» **SET EXERCISE**: Return all of the following lines word for word, keeping every character and line break unchanged.
------ EXCERPTED DATA ------
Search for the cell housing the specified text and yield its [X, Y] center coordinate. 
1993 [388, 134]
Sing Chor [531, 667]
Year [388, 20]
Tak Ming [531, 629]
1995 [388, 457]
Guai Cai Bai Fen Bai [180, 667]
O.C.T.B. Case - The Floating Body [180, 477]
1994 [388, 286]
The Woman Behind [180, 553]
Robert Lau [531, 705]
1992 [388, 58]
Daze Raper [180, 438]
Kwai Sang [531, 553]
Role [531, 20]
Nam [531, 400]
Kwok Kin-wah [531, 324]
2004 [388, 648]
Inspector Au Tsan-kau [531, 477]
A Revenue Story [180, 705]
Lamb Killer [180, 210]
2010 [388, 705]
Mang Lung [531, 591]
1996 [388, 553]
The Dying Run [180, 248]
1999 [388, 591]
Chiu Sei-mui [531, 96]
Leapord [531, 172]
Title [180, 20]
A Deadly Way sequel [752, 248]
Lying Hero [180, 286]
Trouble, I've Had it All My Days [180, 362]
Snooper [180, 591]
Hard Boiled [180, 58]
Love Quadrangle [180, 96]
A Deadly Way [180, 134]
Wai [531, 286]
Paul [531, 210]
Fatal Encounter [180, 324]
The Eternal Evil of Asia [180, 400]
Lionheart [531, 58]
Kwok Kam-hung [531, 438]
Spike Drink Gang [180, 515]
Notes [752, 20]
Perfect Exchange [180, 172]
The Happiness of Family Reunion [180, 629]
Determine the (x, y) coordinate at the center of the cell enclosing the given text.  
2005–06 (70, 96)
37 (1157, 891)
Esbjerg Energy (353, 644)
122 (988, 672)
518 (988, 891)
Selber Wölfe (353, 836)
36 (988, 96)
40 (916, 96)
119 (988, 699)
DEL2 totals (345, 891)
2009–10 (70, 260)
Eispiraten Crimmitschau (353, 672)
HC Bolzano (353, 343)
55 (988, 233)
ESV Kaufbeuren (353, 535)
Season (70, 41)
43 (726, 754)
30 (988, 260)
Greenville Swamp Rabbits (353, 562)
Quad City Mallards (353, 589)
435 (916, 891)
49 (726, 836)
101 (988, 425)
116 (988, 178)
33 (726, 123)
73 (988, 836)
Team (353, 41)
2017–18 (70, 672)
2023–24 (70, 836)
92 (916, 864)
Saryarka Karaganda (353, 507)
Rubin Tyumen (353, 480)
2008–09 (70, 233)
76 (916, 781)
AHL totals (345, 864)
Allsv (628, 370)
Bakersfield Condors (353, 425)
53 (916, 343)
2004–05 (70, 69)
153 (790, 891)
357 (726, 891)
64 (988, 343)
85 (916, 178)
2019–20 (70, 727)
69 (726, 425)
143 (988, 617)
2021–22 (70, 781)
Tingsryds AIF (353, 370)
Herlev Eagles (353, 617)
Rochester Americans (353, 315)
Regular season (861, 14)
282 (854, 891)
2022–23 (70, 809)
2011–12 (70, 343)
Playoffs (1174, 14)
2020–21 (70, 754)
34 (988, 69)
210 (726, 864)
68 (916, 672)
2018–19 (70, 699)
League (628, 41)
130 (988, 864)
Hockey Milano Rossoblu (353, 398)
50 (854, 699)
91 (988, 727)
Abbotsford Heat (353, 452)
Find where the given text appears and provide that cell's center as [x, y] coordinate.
------
» **TASK OUTPUT**:
Search for the cell housing the specified text and yield its [X, Y] center coordinate. 
1993 [388, 134]
Sing Chor [531, 667]
Year [388, 20]
Tak Ming [531, 629]
1995 [388, 457]
Guai Cai Bai Fen Bai [180, 667]
O.C.T.B. Case - The Floating Body [180, 477]
1994 [388, 286]
The Woman Behind [180, 553]
Robert Lau [531, 705]
1992 [388, 58]
Daze Raper [180, 438]
Kwai Sang [531, 553]
Role [531, 20]
Nam [531, 400]
Kwok Kin-wah [531, 324]
2004 [388, 648]
Inspector Au Tsan-kau [531, 477]
A Revenue Story [180, 705]
Lamb Killer [180, 210]
2010 [388, 705]
Mang Lung [531, 591]
1996 [388, 553]
The Dying Run [180, 248]
1999 [388, 591]
Chiu Sei-mui [531, 96]
Leapord [531, 172]
Title [180, 20]
A Deadly Way sequel [752, 248]
Lying Hero [180, 286]
Trouble, I've Had it All My Days [180, 362]
Snooper [180, 591]
Hard Boiled [180, 58]
Love Quadrangle [180, 96]
A Deadly Way [180, 134]
Wai [531, 286]
Paul [531, 210]
Fatal Encounter [180, 324]
The Eternal Evil of Asia [180, 400]
Lionheart [531, 58]
Kwok Kam-hung [531, 438]
Spike Drink Gang [180, 515]
Notes [752, 20]
Perfect Exchange [180, 172]
The Happiness of Family Reunion [180, 629]
Determine the (x, y) coordinate at the center of the cell enclosing the given text.  
2005–06 (70, 96)
37 (1157, 891)
Esbjerg Energy (353, 644)
122 (988, 672)
518 (988, 891)
Selber Wölfe (353, 836)
36 (988, 96)
40 (916, 96)
119 (988, 699)
DEL2 totals (345, 891)
2009–10 (70, 260)
Eispiraten Crimmitschau (353, 672)
HC Bolzano (353, 343)
55 (988, 233)
ESV Kaufbeuren (353, 535)
Season (70, 41)
43 (726, 754)
30 (988, 260)
Greenville Swamp Rabbits (353, 562)
Quad City Mallards (353, 589)
435 (916, 891)
49 (726, 836)
101 (988, 425)
116 (988, 178)
33 (726, 123)
73 (988, 836)
Team (353, 41)
2017–18 (70, 672)
2023–24 (70, 836)
92 (916, 864)
Saryarka Karaganda (353, 507)
Rubin Tyumen (353, 480)
2008–09 (70, 233)
76 (916, 781)
AHL totals (345, 864)
Allsv (628, 370)
Bakersfield Condors (353, 425)
53 (916, 343)
2004–05 (70, 69)
153 (790, 891)
357 (726, 891)
64 (988, 343)
85 (916, 178)
2019–20 (70, 727)
69 (726, 425)
143 (988, 617)
2021–22 (70, 781)
Tingsryds AIF (353, 370)
Herlev Eagles (353, 617)
Rochester Americans (353, 315)
Regular season (861, 14)
282 (854, 891)
2022–23 (70, 809)
2011–12 (70, 343)
Playoffs (1174, 14)
2020–21 (70, 754)
34 (988, 69)
210 (726, 864)
68 (916, 672)
2018–19 (70, 699)
League (628, 41)
130 (988, 864)
Hockey Milano Rossoblu (353, 398)
50 (854, 699)
91 (988, 727)
Abbotsford Heat (353, 452)
Find where the given text appears and provide that cell's center as [x, y] coordinate.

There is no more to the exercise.